### TASK DESCRIPTION
In the material below, find the line containing "C3: 6.8uF (plus" and the line containing "SW1: button (0V, NET1)", then reproduce exactly both of them and every line between, and nothing else.

### GIVEN DATA
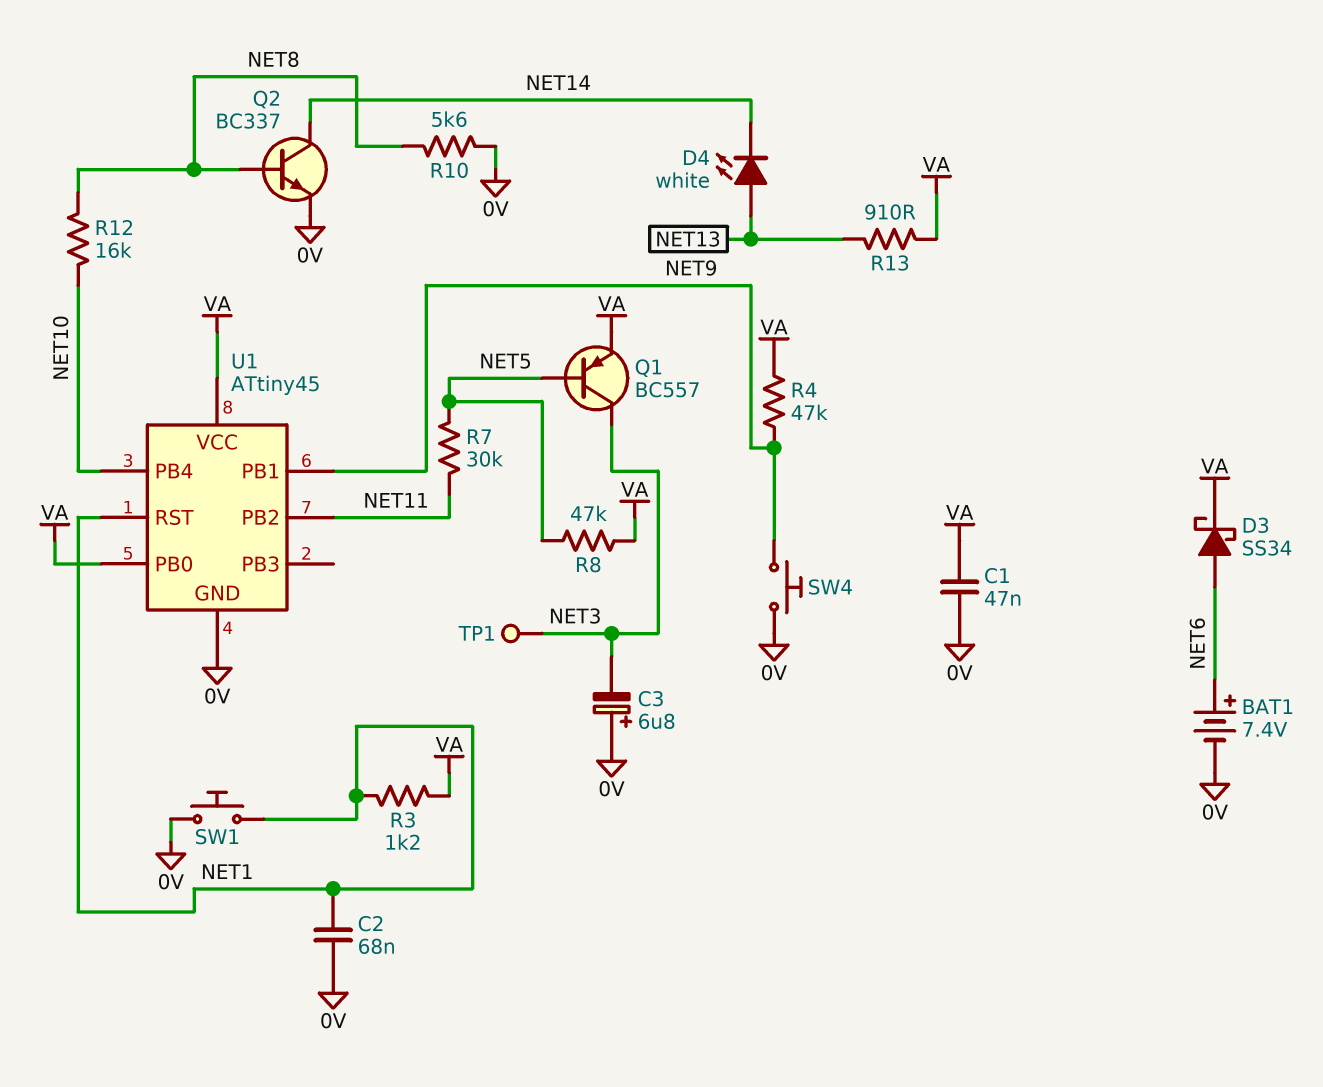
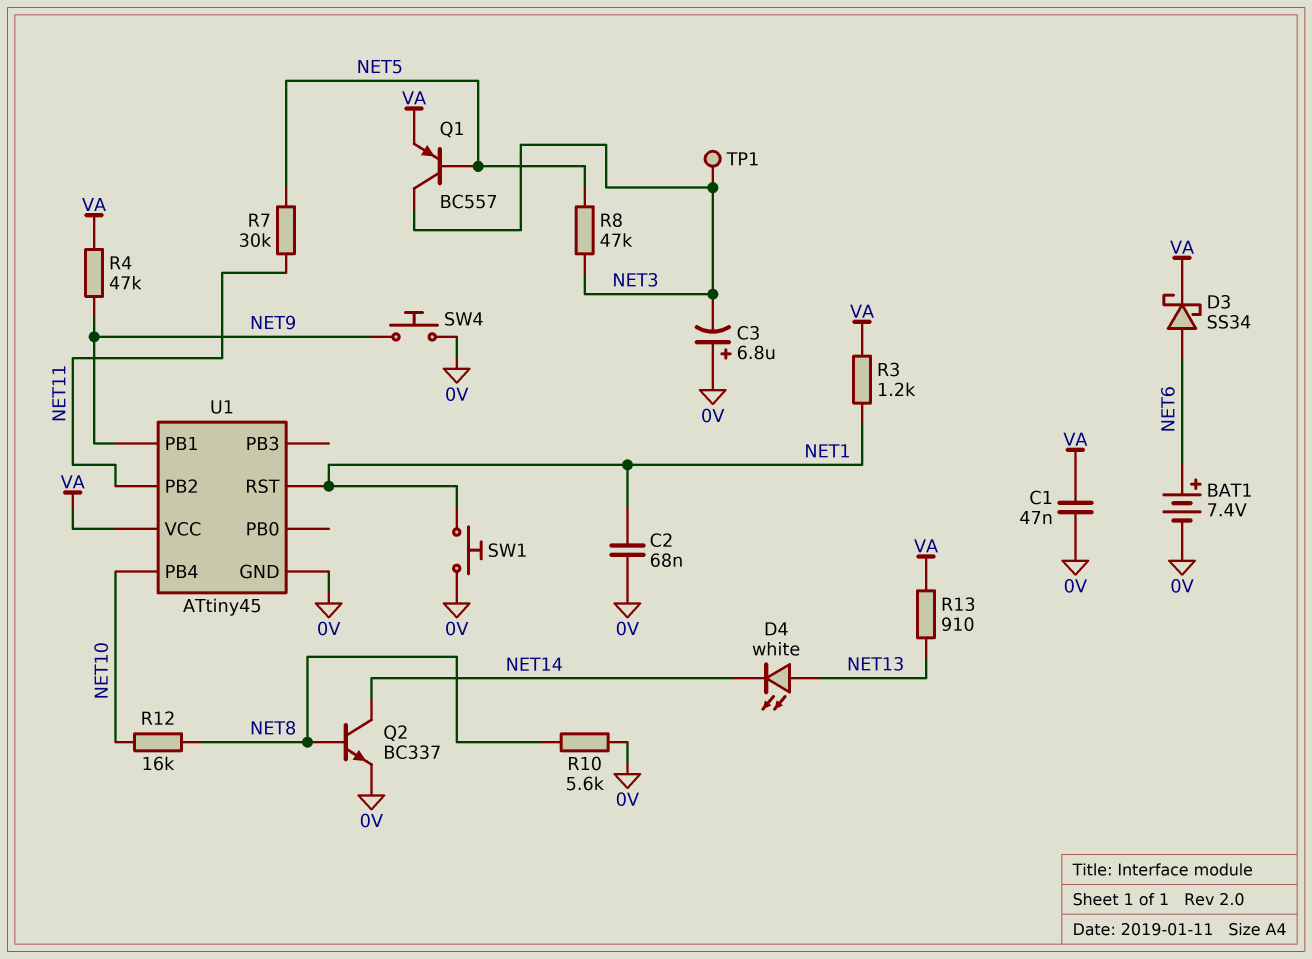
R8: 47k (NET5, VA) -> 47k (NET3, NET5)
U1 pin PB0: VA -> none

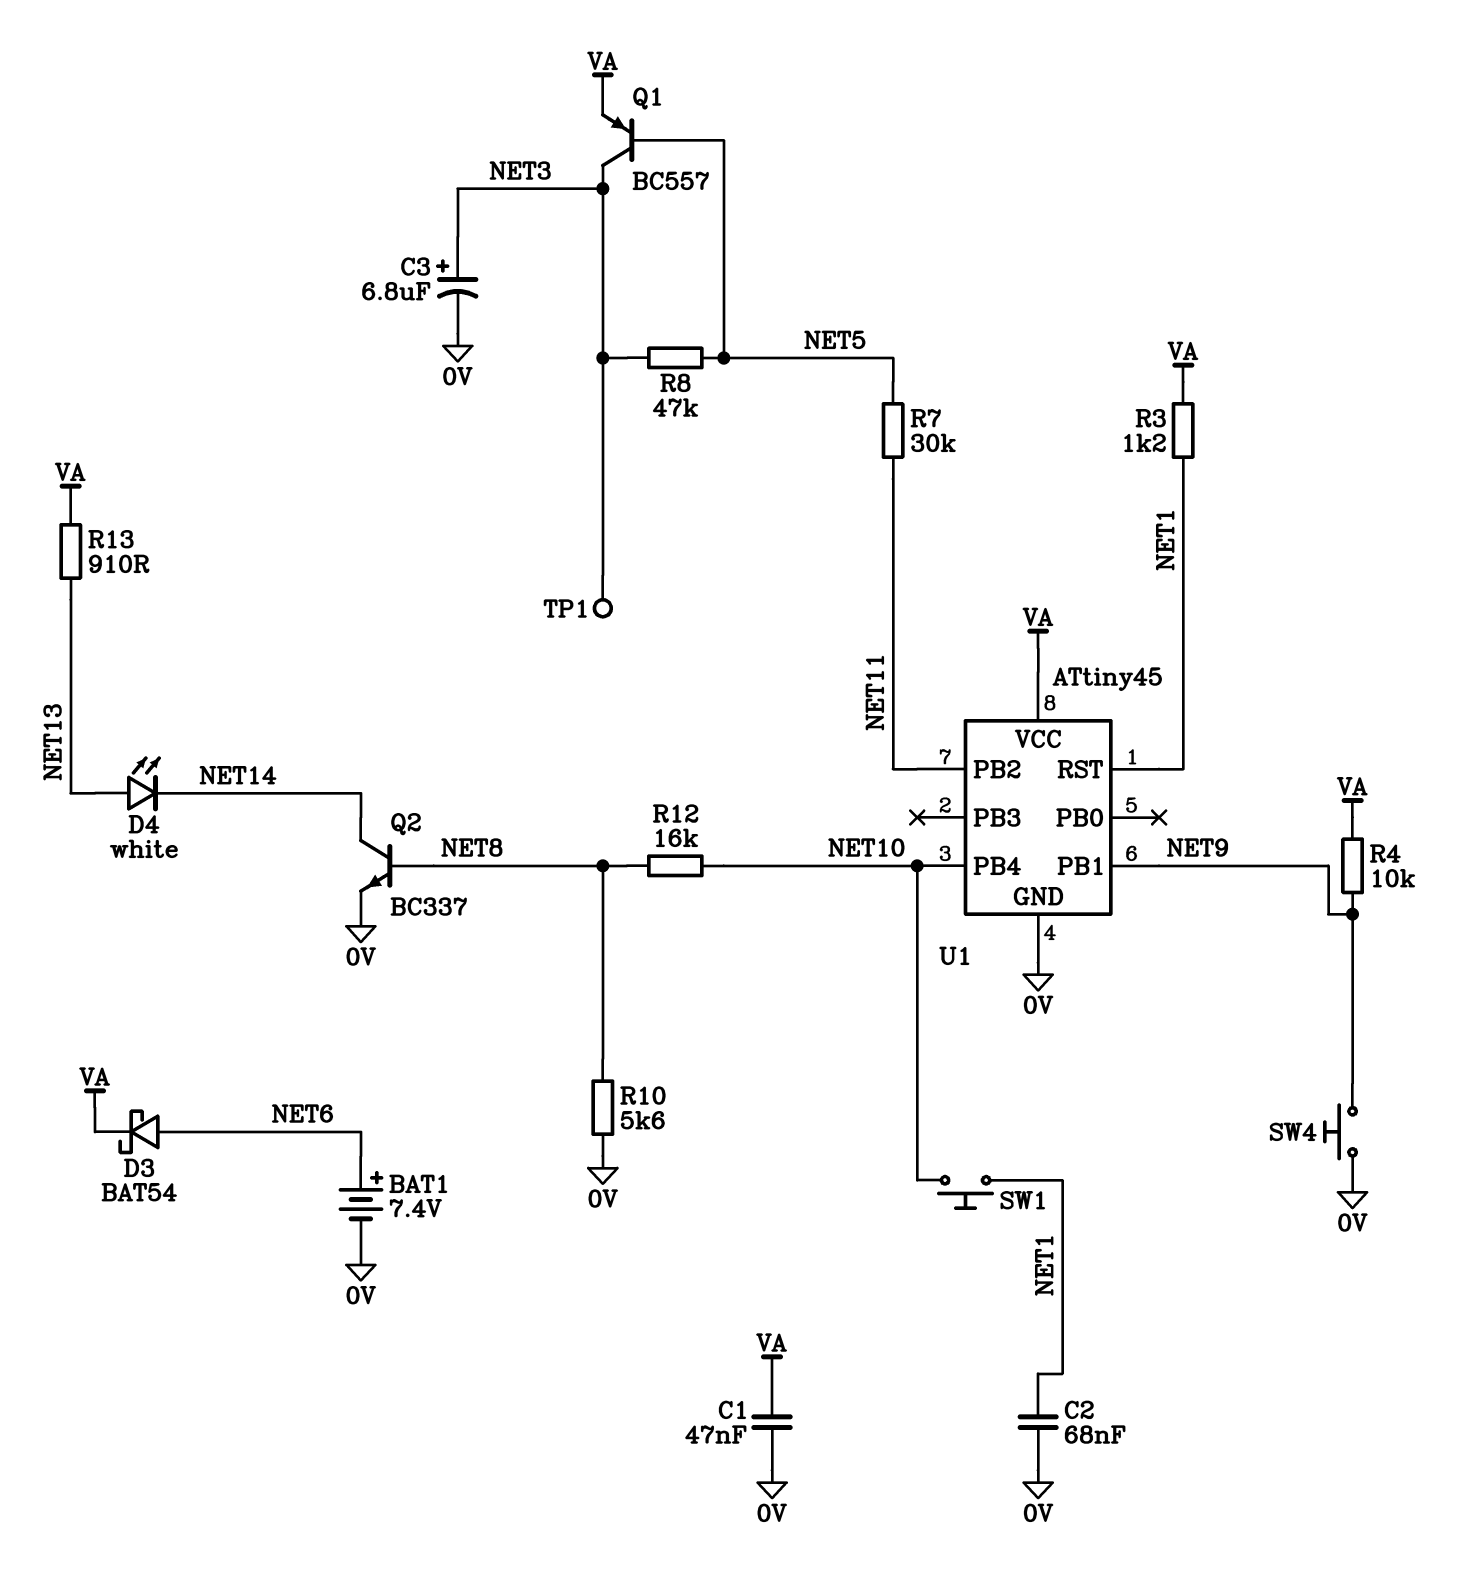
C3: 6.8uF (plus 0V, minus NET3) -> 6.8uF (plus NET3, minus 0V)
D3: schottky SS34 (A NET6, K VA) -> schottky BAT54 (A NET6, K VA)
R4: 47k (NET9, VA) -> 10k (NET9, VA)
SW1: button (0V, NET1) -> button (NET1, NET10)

---

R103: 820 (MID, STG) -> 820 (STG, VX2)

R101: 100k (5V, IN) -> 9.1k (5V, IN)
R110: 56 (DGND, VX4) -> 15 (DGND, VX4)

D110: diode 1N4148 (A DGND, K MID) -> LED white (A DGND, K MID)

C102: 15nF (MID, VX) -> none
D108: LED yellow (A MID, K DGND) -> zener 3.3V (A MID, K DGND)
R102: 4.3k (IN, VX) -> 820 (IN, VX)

### PROBLEM SOLUTION
C3: 6.8uF (plus 0V, minus NET3) -> 6.8uF (plus NET3, minus 0V)
D3: schottky SS34 (A NET6, K VA) -> schottky BAT54 (A NET6, K VA)
R4: 47k (NET9, VA) -> 10k (NET9, VA)
SW1: button (0V, NET1) -> button (NET1, NET10)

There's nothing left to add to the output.